Would you restate, word for word, only the lines starting at the one with "yellow spray bottle: 4 -> 2" and ending with the final line of the entries below? Pictures stay out.
━━━━━ DATA PROVIDED
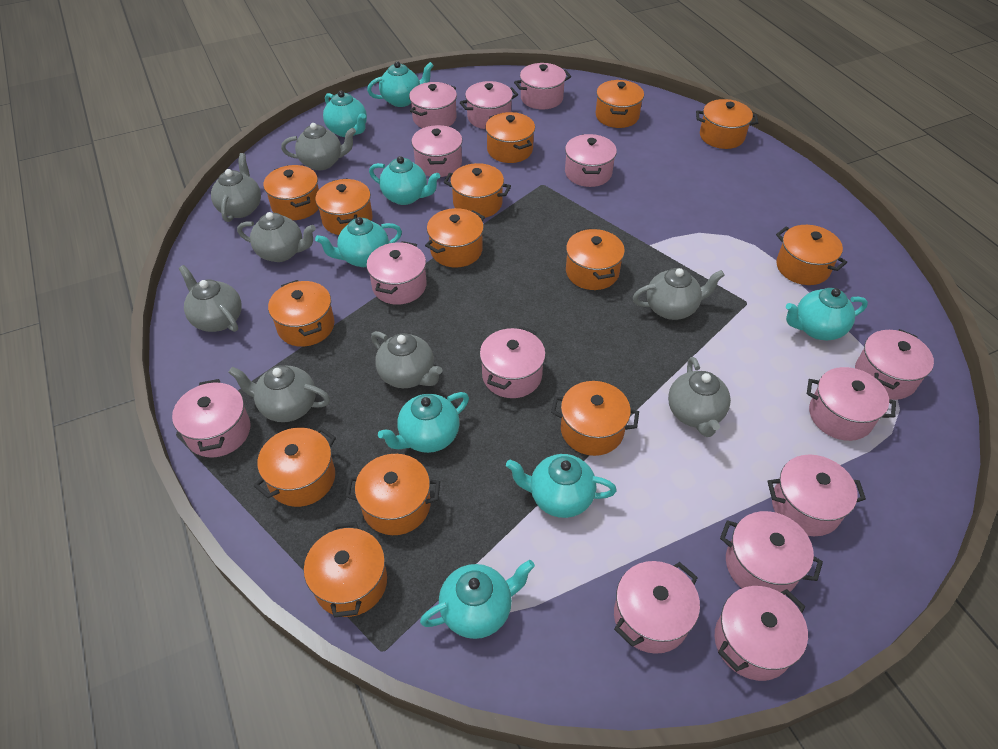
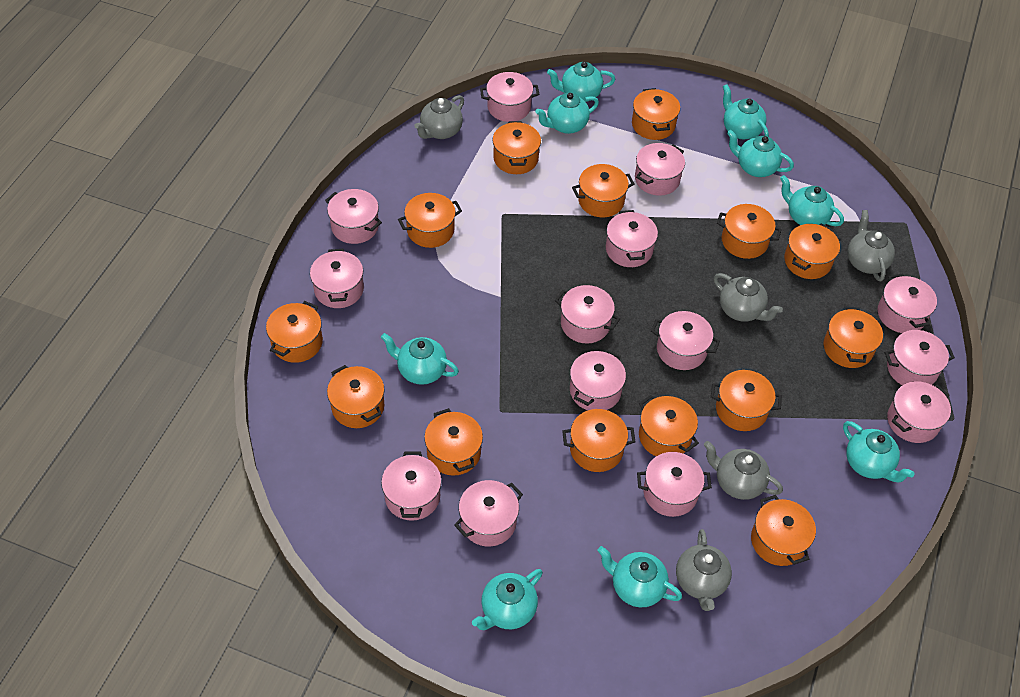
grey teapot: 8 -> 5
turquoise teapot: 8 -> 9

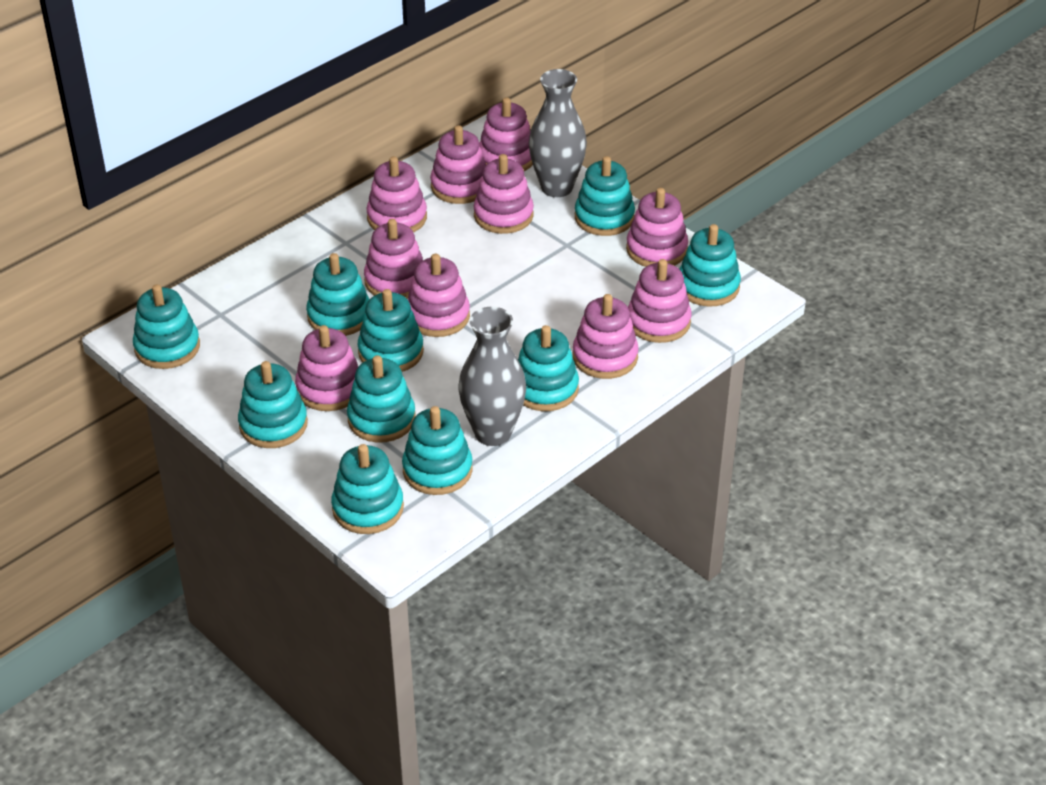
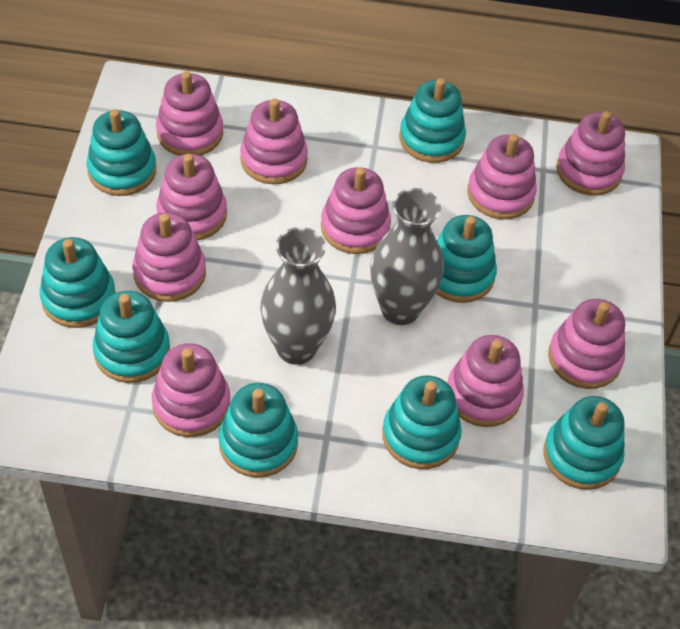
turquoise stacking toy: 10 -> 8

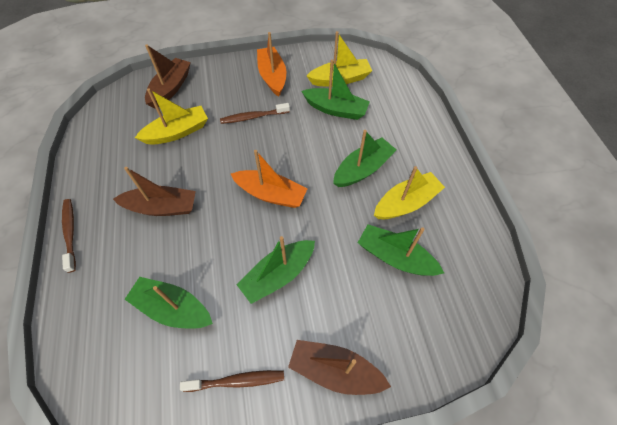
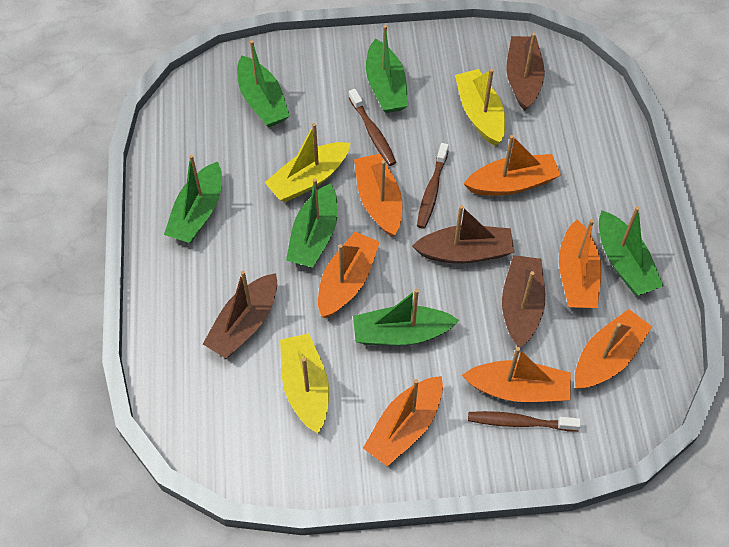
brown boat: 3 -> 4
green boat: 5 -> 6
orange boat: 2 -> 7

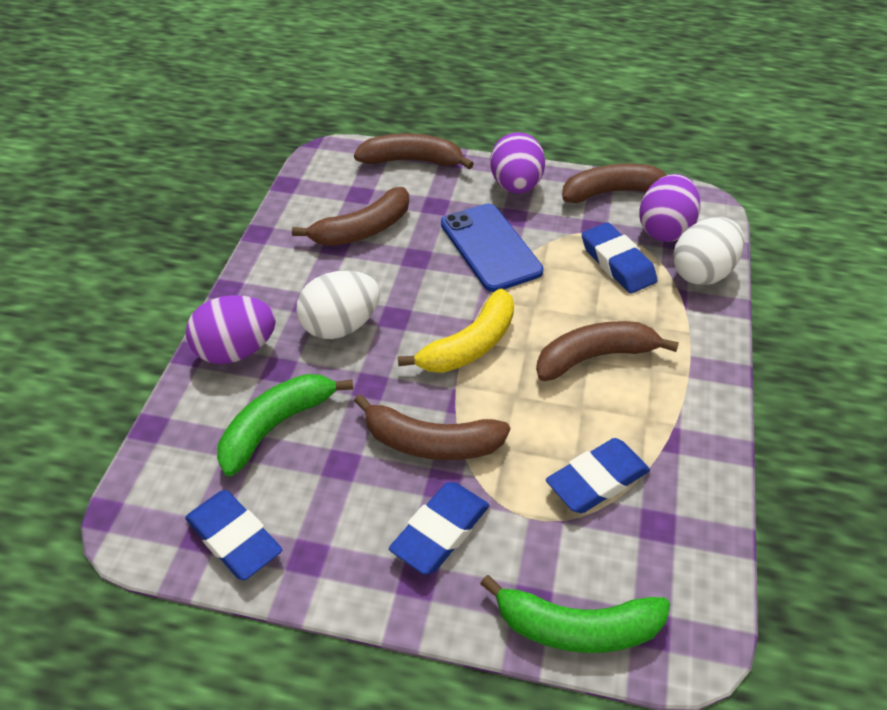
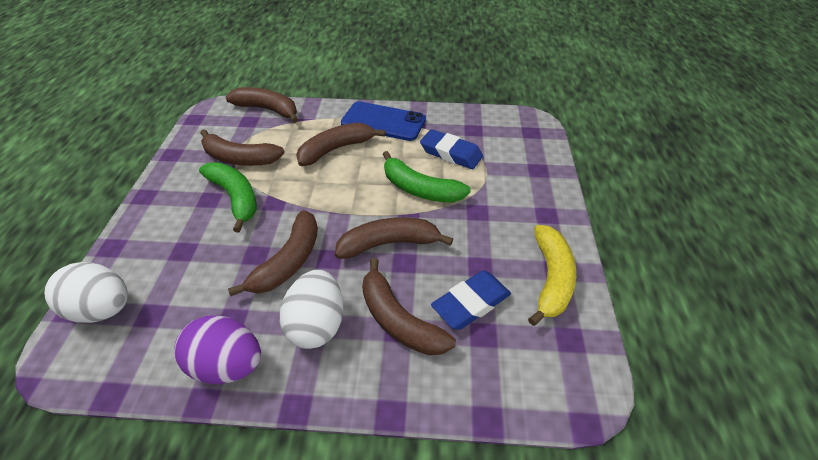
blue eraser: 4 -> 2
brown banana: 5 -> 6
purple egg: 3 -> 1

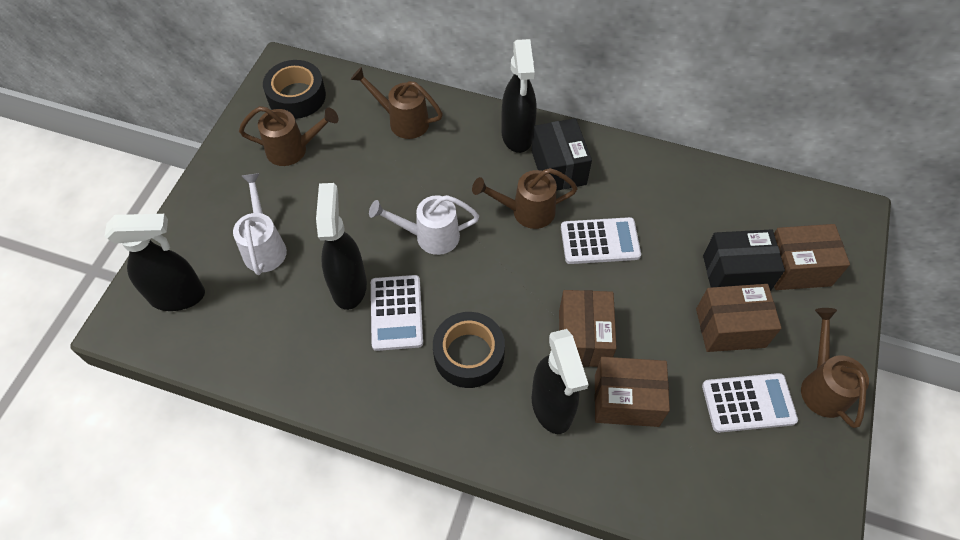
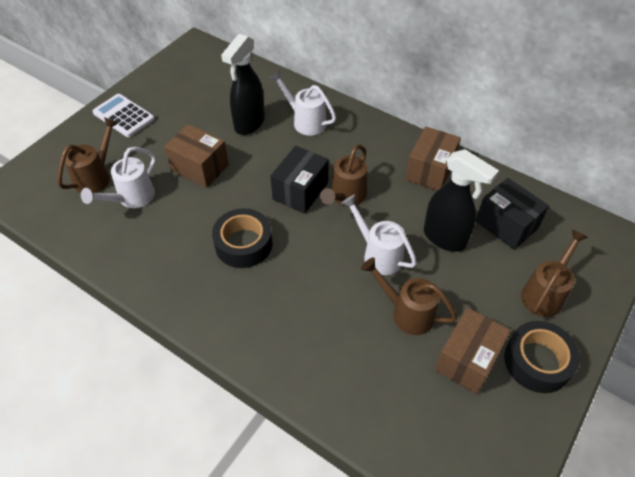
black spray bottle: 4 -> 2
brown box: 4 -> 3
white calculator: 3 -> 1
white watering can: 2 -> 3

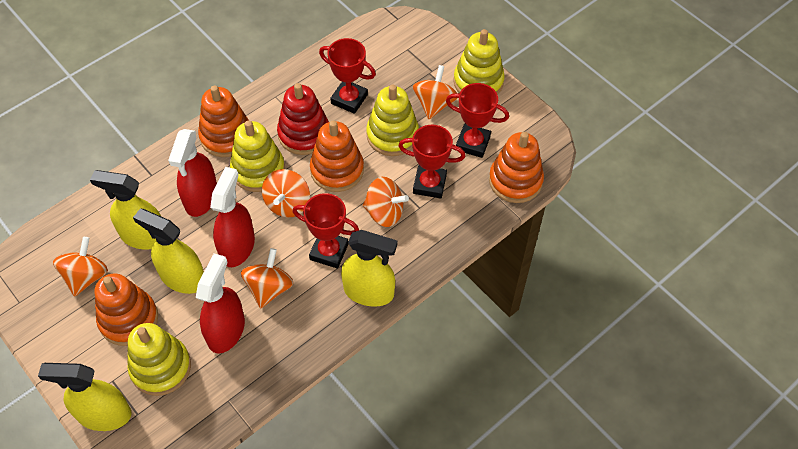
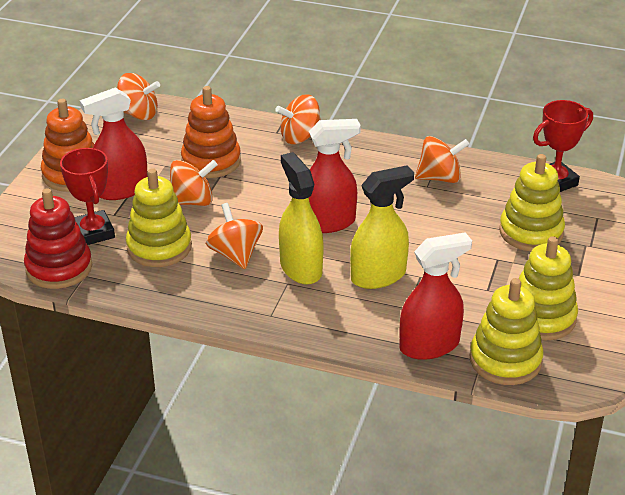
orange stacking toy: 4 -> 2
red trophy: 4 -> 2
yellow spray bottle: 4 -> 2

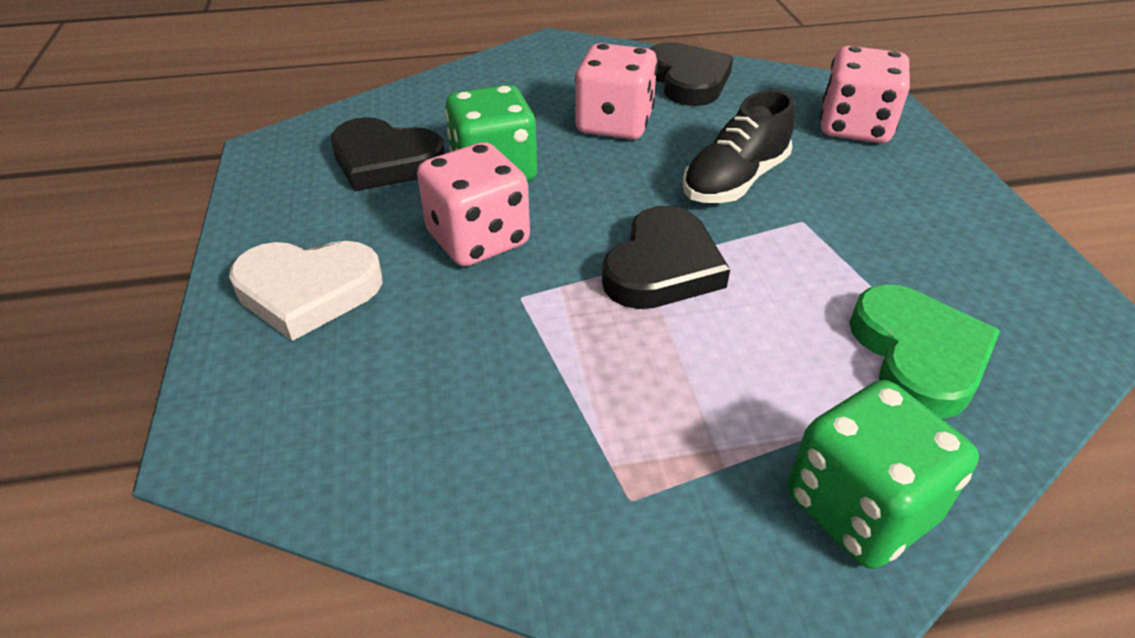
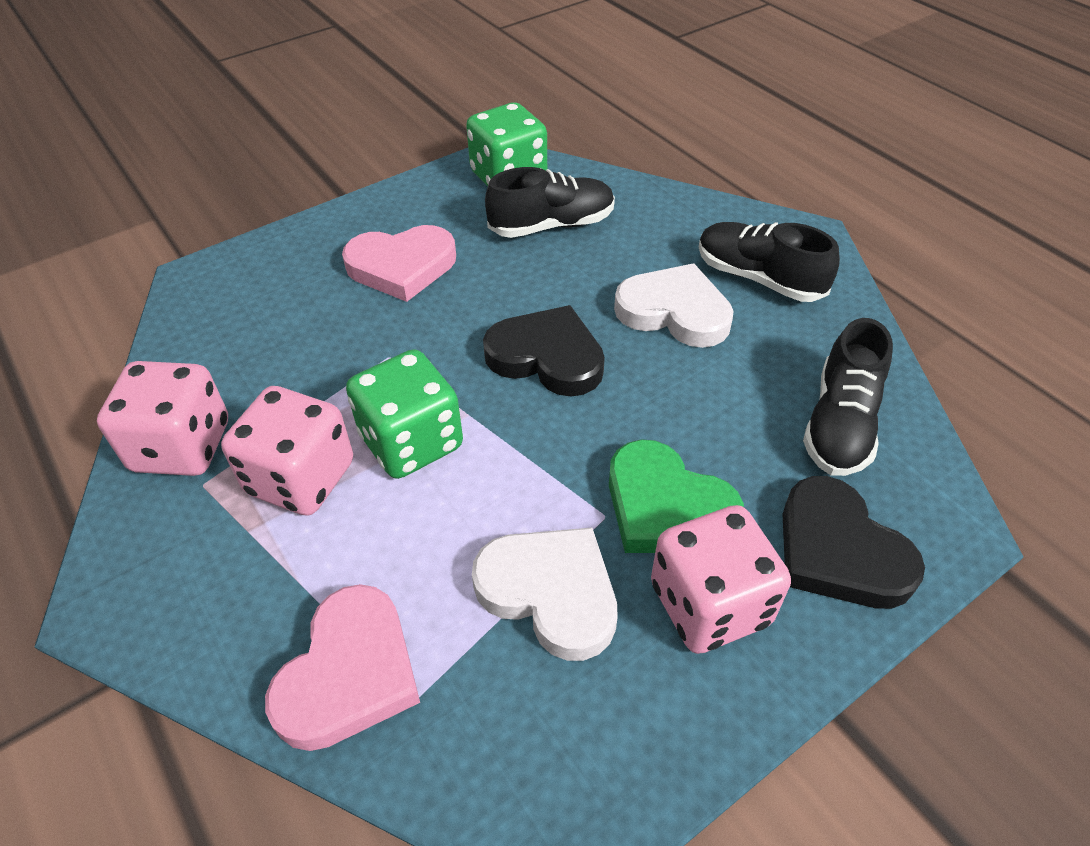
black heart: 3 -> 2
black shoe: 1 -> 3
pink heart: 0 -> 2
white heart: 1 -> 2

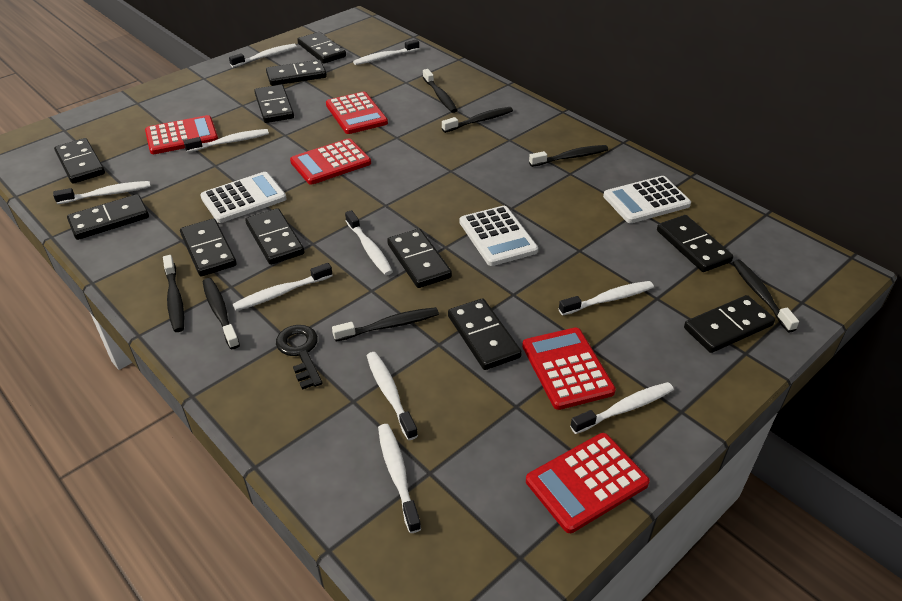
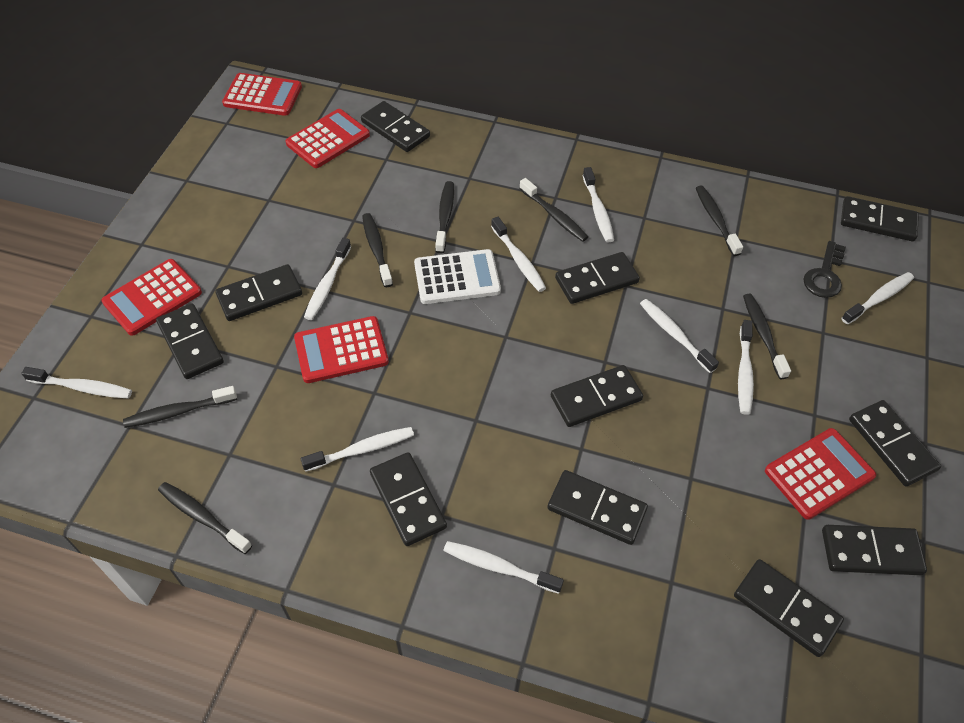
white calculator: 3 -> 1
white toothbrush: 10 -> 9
━━━━━━━━━━
> COMPLETED EXERCISE:
yellow spray bottle: 4 -> 2

black heart: 3 -> 2
black shoe: 1 -> 3
pink heart: 0 -> 2
white heart: 1 -> 2

white calculator: 3 -> 1
white toothbrush: 10 -> 9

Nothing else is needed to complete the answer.